Provided material
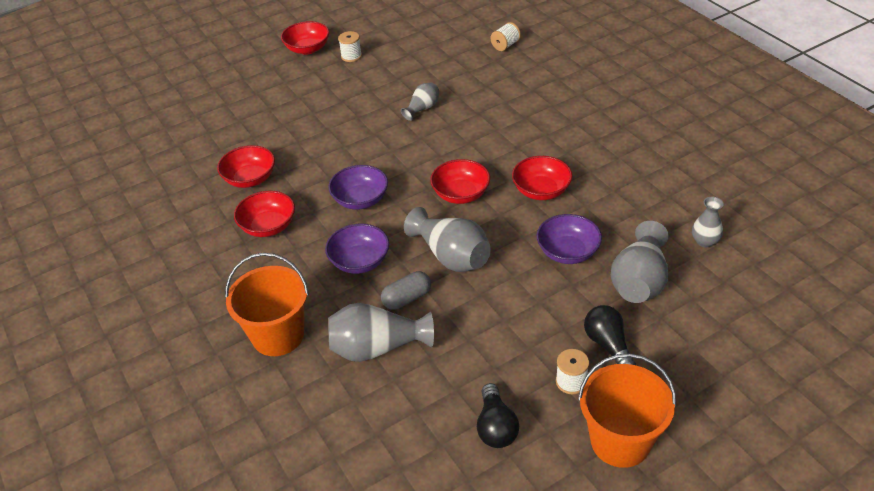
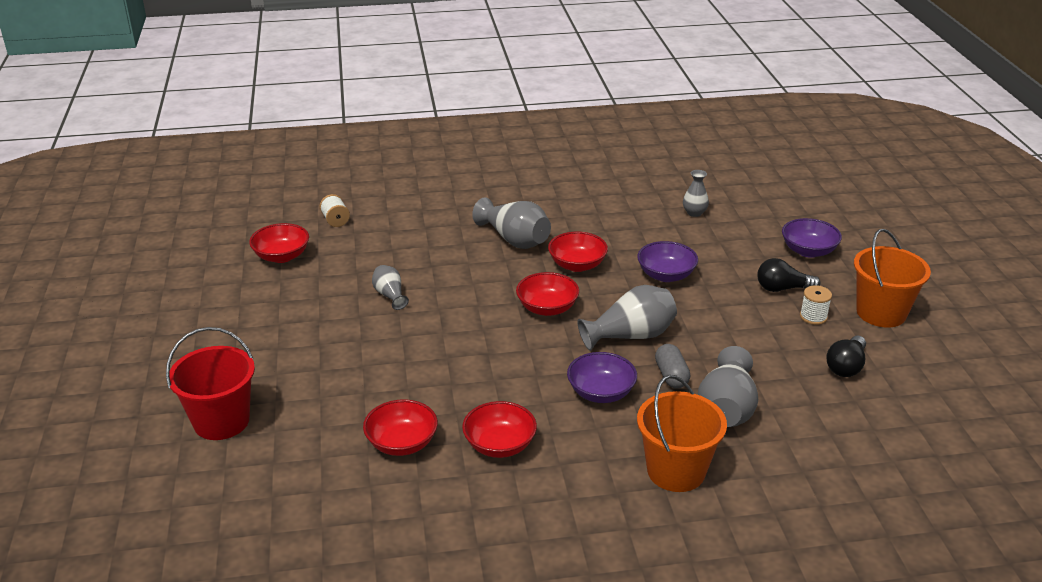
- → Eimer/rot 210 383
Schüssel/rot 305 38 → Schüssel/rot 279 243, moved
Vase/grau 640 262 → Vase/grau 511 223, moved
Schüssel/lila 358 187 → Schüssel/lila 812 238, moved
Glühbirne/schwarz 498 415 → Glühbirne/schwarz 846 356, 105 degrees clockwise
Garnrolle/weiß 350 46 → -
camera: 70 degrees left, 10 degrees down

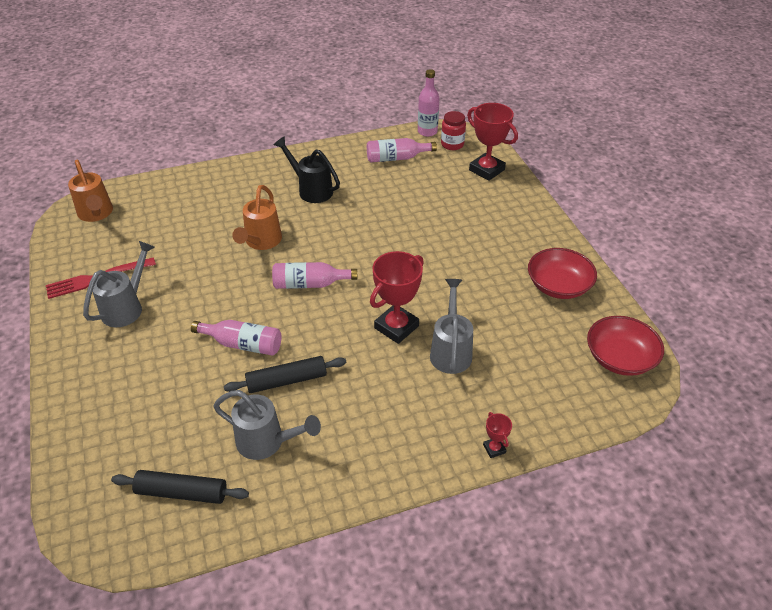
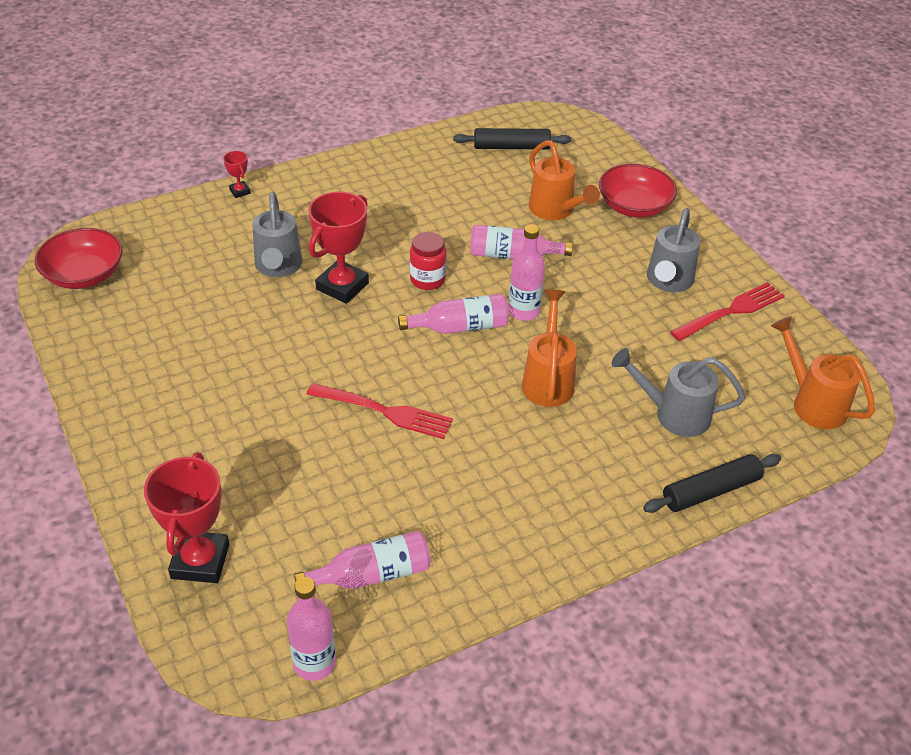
Pokal/rot 492 142 → Pokal/rot 186 517, 60 degrees clockwise
- → Gabel/rot 380 411
Einmachglas/rot 453 130 → Einmachglas/rot 428 261, moved
- → Flasche/rosa 526 272
- → Gießkanne/orange 564 180
Schüssel/rot 562 273 → Schüssel/rot 638 191, moved
Gießkanne/grau 267 425 → Gießkanne/grau 678 392, moved
Nudelholz/schwarz 285 374 → Nudelholz/schwarz 712 483, moved
Gießkanne/schwarz 307 169 → -
camera: 170 degrees right, 0 degrees up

Work task
Line by line, write out the data above exactly, without the pictures.

Output of the task
- → Eimer/rot 210 383
Schüssel/rot 305 38 → Schüssel/rot 279 243, moved
Vase/grau 640 262 → Vase/grau 511 223, moved
Schüssel/lila 358 187 → Schüssel/lila 812 238, moved
Glühbirne/schwarz 498 415 → Glühbirne/schwarz 846 356, 105 degrees clockwise
Garnrolle/weiß 350 46 → -
camera: 70 degrees left, 10 degrees down

Pokal/rot 492 142 → Pokal/rot 186 517, 60 degrees clockwise
- → Gabel/rot 380 411
Einmachglas/rot 453 130 → Einmachglas/rot 428 261, moved
- → Flasche/rosa 526 272
- → Gießkanne/orange 564 180
Schüssel/rot 562 273 → Schüssel/rot 638 191, moved
Gießkanne/grau 267 425 → Gießkanne/grau 678 392, moved
Nudelholz/schwarz 285 374 → Nudelholz/schwarz 712 483, moved
Gießkanne/schwarz 307 169 → -
camera: 170 degrees right, 0 degrees up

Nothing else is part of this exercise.